── EXERCISE DATA ──

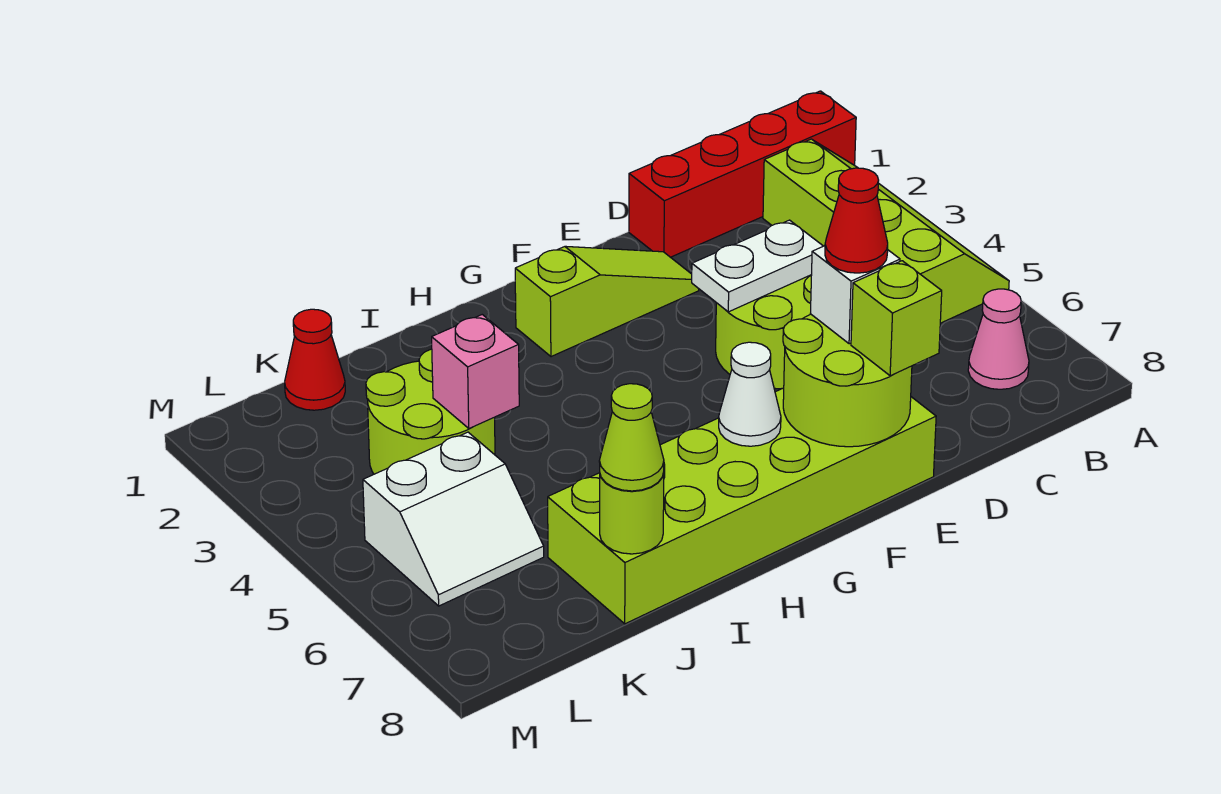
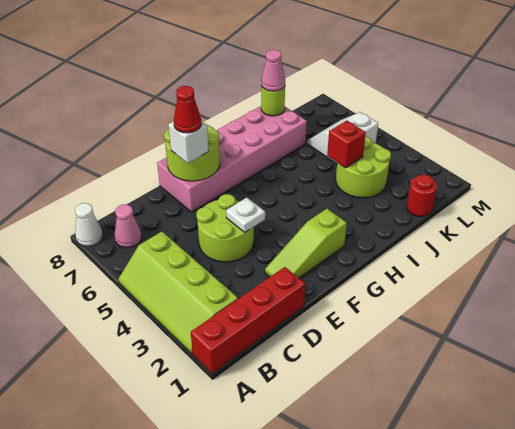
white plate D4:E4 level 2 -> white plate E4 level 2
lime brick E7:J8 level 1 -> pink brick E7:J8 level 1
lime brick E8 level 3 -> none
white cone G7 level 2 -> white cone A8 level 1
pink brick J4 level 2 -> red brick J4 level 2
lime cone J8 level 3 -> pink cone J8 level 3
red cone K1 level 1 -> red round brick K1 level 1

───

== EXERCISE DESCRIPTION ==
Quote every entry exactly, with the pictures omitted.

== RESULT ==
white plate D4:E4 level 2 -> white plate E4 level 2
lime brick E7:J8 level 1 -> pink brick E7:J8 level 1
lime brick E8 level 3 -> none
white cone G7 level 2 -> white cone A8 level 1
pink brick J4 level 2 -> red brick J4 level 2
lime cone J8 level 3 -> pink cone J8 level 3
red cone K1 level 1 -> red round brick K1 level 1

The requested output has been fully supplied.